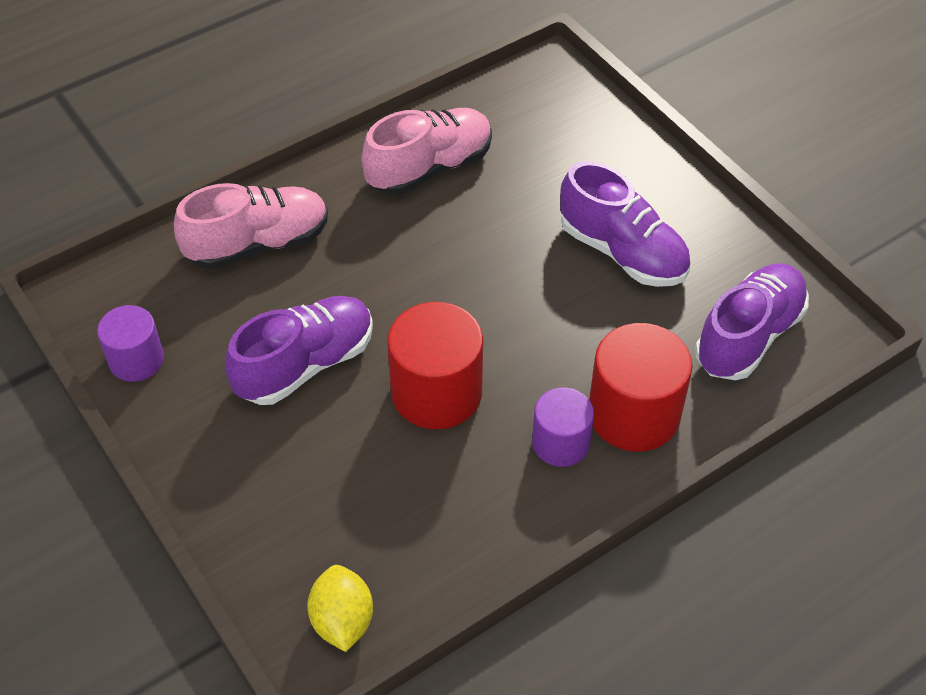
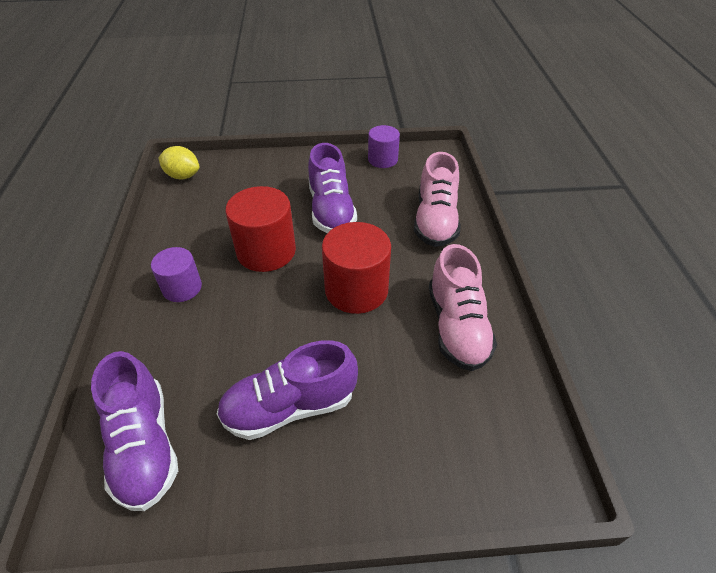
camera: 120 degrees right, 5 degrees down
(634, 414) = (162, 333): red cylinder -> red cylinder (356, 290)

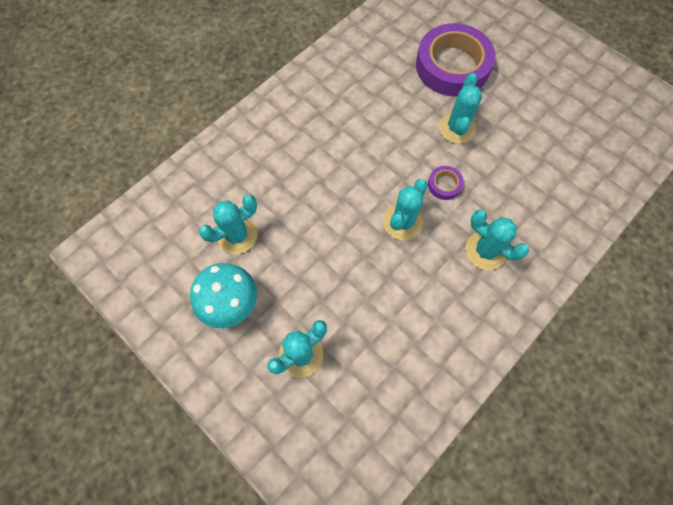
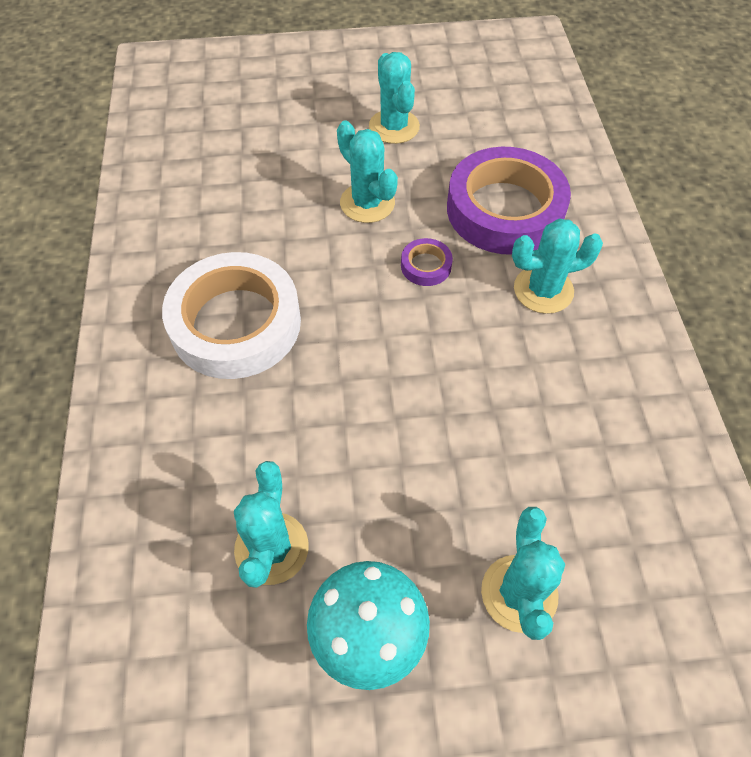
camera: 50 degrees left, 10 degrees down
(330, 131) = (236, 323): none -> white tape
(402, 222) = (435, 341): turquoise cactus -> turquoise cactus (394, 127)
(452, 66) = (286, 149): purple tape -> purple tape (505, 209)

▸ **Instructions for the task**
Quote all the records verbatim, dropping any pictures from your copy.

▸ **Completed task**
camera: 120 degrees right, 5 degrees down
(634, 414) = (162, 333): red cylinder -> red cylinder (356, 290)

camera: 50 degrees left, 10 degrees down
(330, 131) = (236, 323): none -> white tape
(402, 222) = (435, 341): turquoise cactus -> turquoise cactus (394, 127)
(452, 66) = (286, 149): purple tape -> purple tape (505, 209)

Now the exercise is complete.